___ SUPPLIED DATA
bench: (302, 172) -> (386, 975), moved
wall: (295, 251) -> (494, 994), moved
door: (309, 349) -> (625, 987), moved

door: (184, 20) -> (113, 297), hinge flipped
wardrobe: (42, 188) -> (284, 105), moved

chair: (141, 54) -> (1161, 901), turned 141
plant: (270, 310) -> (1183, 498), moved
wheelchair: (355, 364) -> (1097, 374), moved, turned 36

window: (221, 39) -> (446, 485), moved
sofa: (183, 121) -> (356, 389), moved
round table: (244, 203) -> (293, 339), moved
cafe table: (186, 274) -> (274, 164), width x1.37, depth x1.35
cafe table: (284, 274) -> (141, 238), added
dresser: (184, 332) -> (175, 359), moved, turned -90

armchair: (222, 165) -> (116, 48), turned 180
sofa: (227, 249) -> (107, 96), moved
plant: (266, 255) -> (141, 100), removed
______
**WHAT IS REQUIRED:**
Return the number of lines in the records holding the string "table", without any other words.

**RESPONSE AREA:**
3